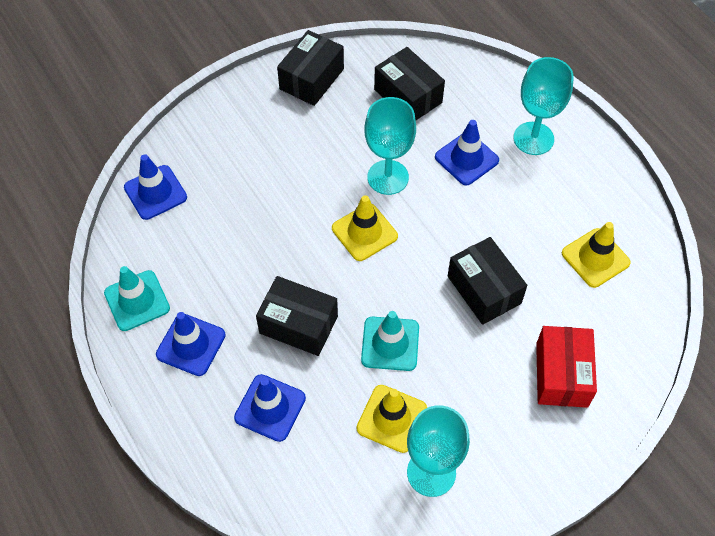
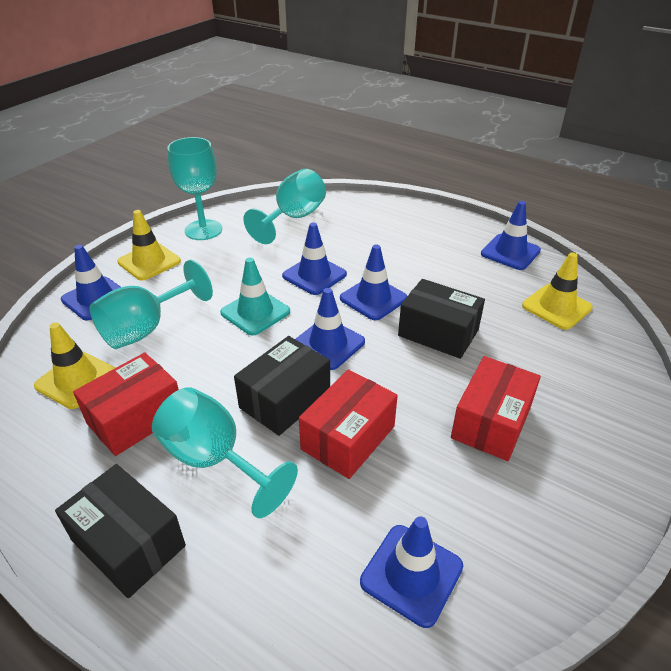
black box: [256,276,338,356] [277,30,344,106] [374,47,445,120] [448,237,527,325] = 4 -> [55,464,186,598] [234,336,330,436] [398,279,485,359] = 3
blue traffic cone: [124,154,187,220] [156,312,226,376] [234,374,306,442] [435,120,499,185] = 4 -> [61,245,121,321] [282,222,347,295] [295,288,365,370] [340,244,407,320] [360,516,463,628] [481,201,541,270] = 6
red box: [536,326,597,408] = 1 -> [73,352,179,456] [299,369,398,479] [451,356,541,461] = 3
turquoise goblet: [364,97,416,195] [407,405,470,497] [514,57,574,155] = 3 -> [90,260,213,349] [152,387,298,518] [167,137,222,240] [243,169,326,244] = 4
turquoise traffic cone: [104,266,170,331] [361,311,419,371] = 2 -> [220,258,290,336] = 1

[Requirement] Find the lines above that include the string "turquoise" and copy them.

[Solution to this task]
turquoise goblet: [364,97,416,195] [407,405,470,497] [514,57,574,155] = 3 -> [90,260,213,349] [152,387,298,518] [167,137,222,240] [243,169,326,244] = 4
turquoise traffic cone: [104,266,170,331] [361,311,419,371] = 2 -> [220,258,290,336] = 1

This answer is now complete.